◆ Material to process:
--*--

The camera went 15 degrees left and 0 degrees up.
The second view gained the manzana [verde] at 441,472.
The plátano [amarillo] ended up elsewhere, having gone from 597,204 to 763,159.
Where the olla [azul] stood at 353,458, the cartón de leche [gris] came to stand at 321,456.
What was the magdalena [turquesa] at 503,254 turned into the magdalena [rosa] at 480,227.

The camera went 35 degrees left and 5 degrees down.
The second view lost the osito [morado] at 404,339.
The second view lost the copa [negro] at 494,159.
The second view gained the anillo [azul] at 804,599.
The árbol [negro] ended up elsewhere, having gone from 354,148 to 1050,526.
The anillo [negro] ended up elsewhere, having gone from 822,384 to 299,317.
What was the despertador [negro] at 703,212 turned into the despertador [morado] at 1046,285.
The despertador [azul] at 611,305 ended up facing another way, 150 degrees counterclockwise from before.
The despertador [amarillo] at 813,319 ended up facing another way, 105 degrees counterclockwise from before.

--*--

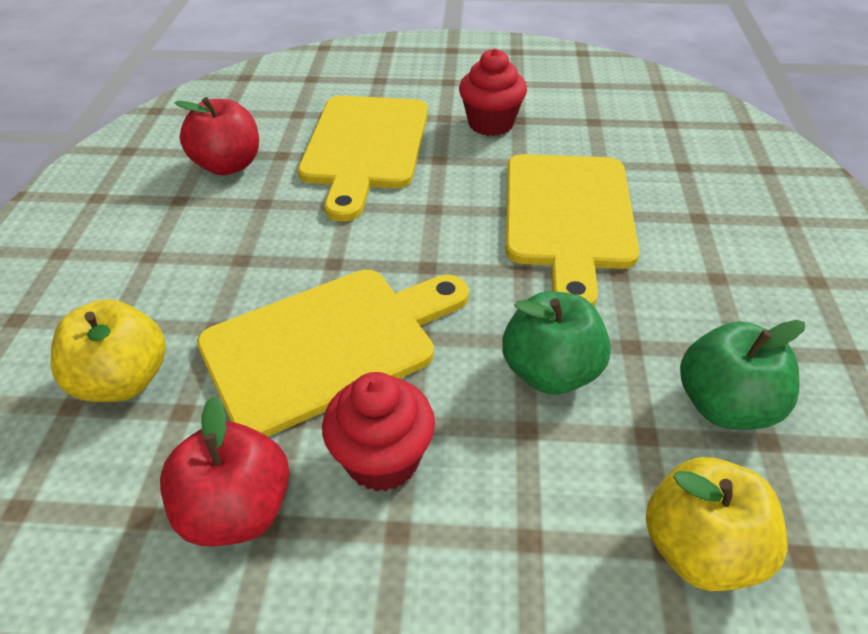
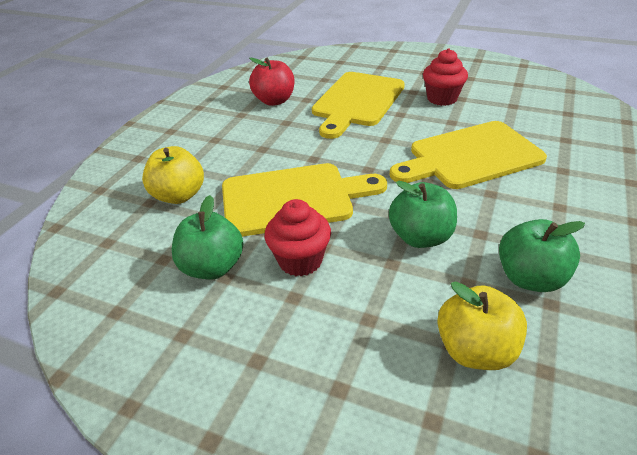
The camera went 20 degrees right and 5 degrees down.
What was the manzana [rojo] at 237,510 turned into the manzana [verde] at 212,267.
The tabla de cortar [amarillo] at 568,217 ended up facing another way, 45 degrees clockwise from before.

--*--

◆ Exercise objective:
Can you repeat, word for word, every line above from the one containing "The second view gained the manzana" down to the one containing "Where the olla", including both?

◆ Problem solution:
The second view gained the manzana [verde] at 441,472.
The plátano [amarillo] ended up elsewhere, having gone from 597,204 to 763,159.
Where the olla [azul] stood at 353,458, the cartón de leche [gris] came to stand at 321,456.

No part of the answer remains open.